TASK DESCRIPTION — Print the listing below only from the line that has "R6: 8.2k (N_7, VDD) -> 8.2k (N_2, VDD)" through the line that has "R210: 16k (DIS2, RAMP) -> 4.3k (DIS2, RAMP)", exactly, and drop any picture.

RECORDS SHOWN —
[Start of section]
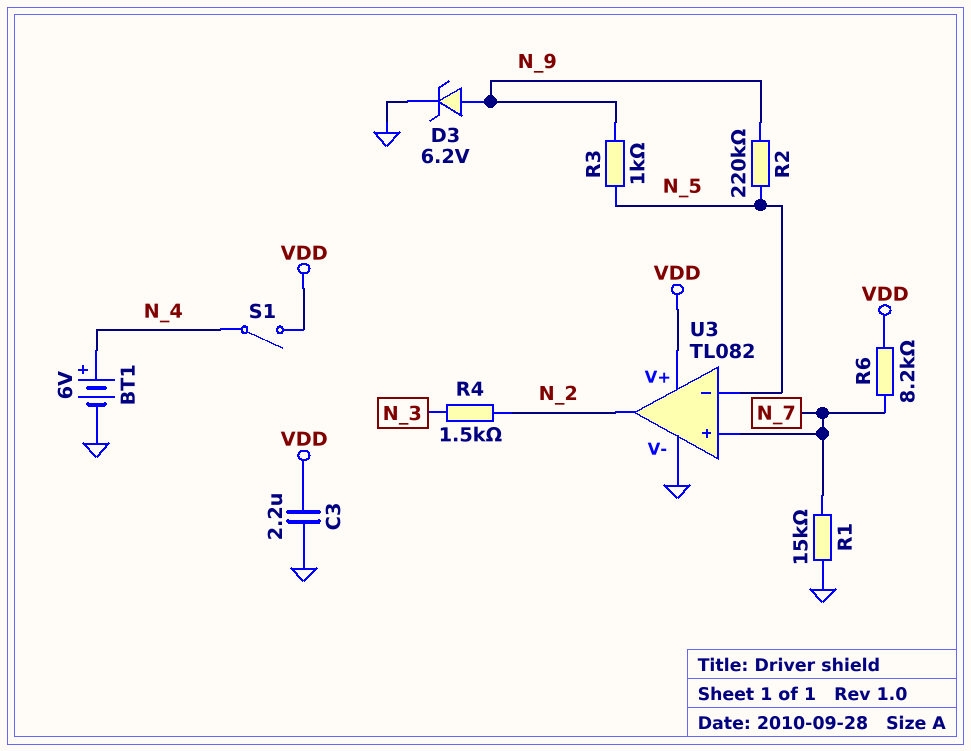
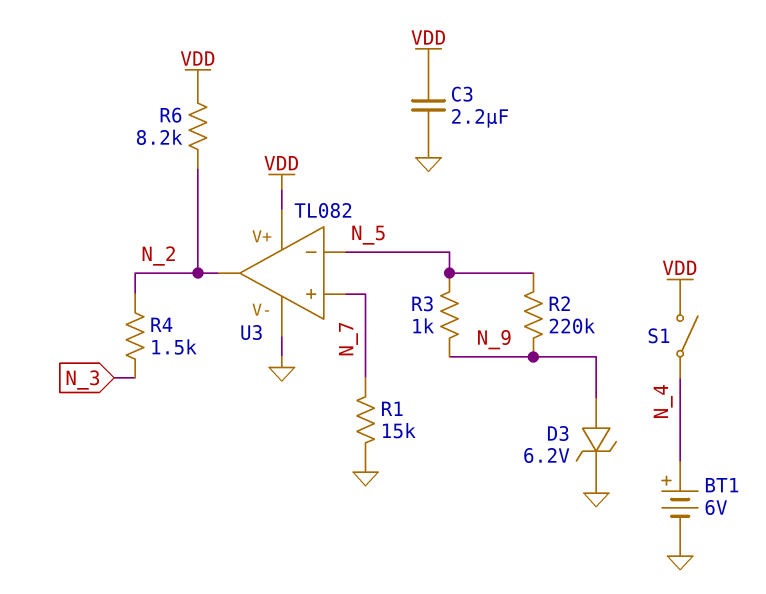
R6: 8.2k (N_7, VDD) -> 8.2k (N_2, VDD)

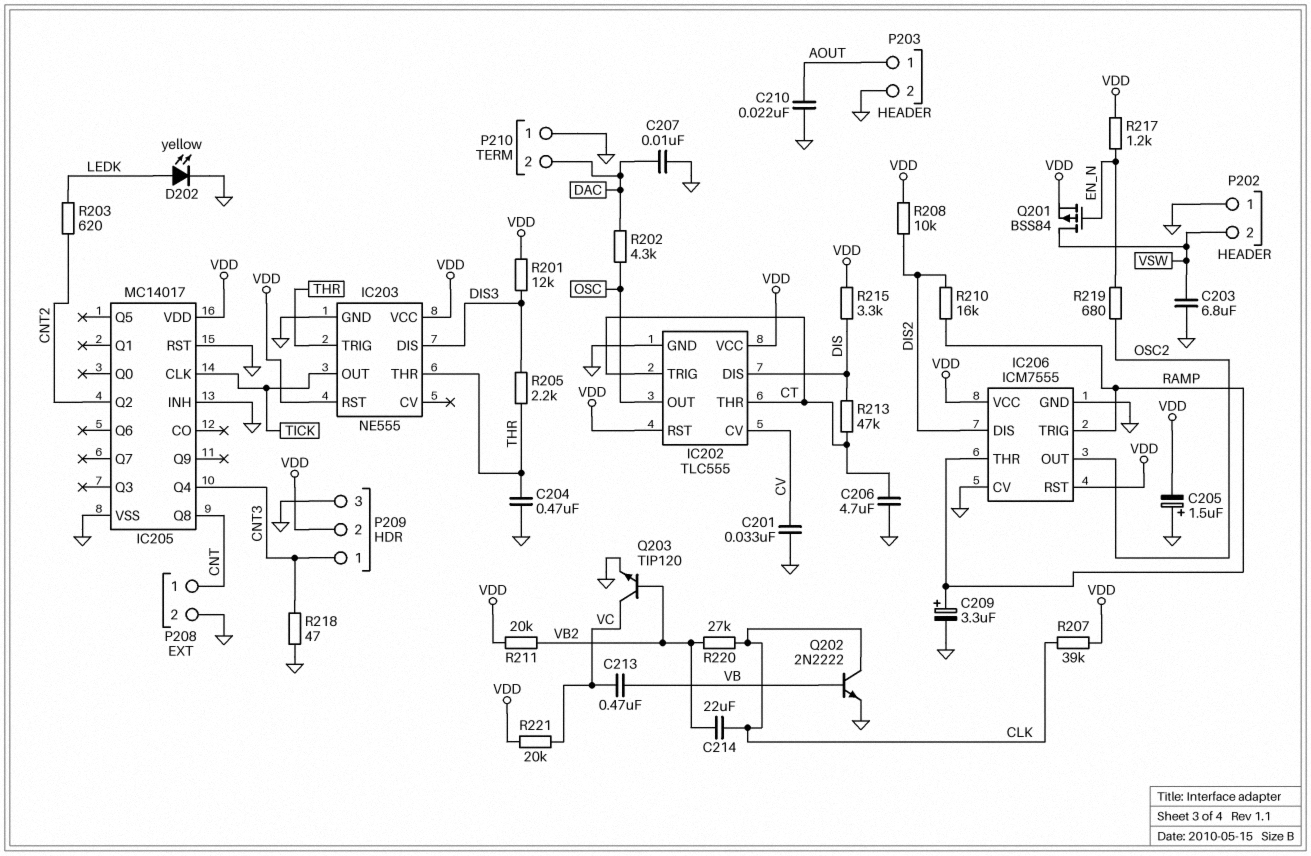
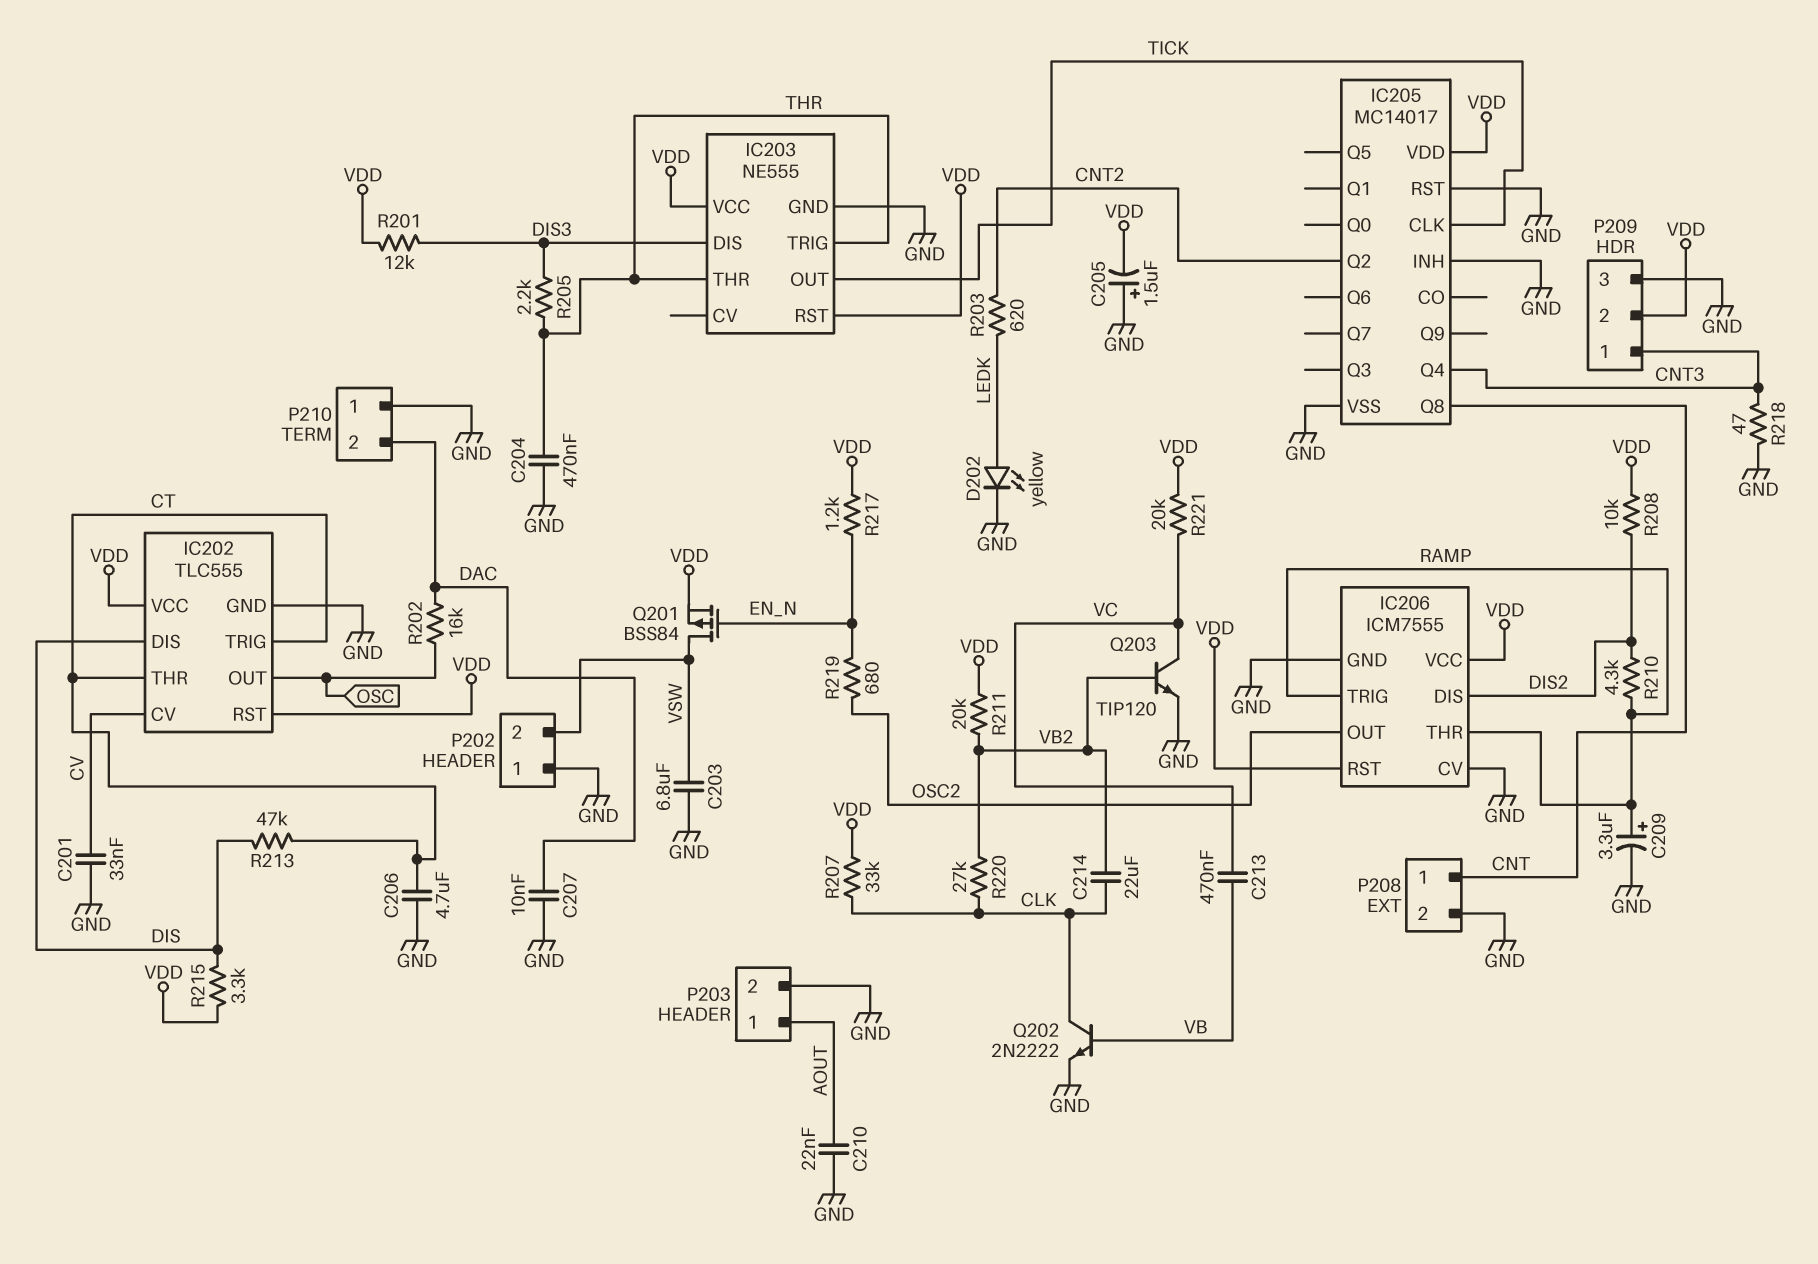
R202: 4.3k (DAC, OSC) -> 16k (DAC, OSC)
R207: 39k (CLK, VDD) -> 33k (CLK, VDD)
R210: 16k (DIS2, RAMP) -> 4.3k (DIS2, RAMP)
[End of section]
[Start of section]
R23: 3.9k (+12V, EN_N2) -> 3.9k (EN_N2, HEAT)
[End of section]
ANSWER AREA —
R6: 8.2k (N_7, VDD) -> 8.2k (N_2, VDD)

R202: 4.3k (DAC, OSC) -> 16k (DAC, OSC)
R207: 39k (CLK, VDD) -> 33k (CLK, VDD)
R210: 16k (DIS2, RAMP) -> 4.3k (DIS2, RAMP)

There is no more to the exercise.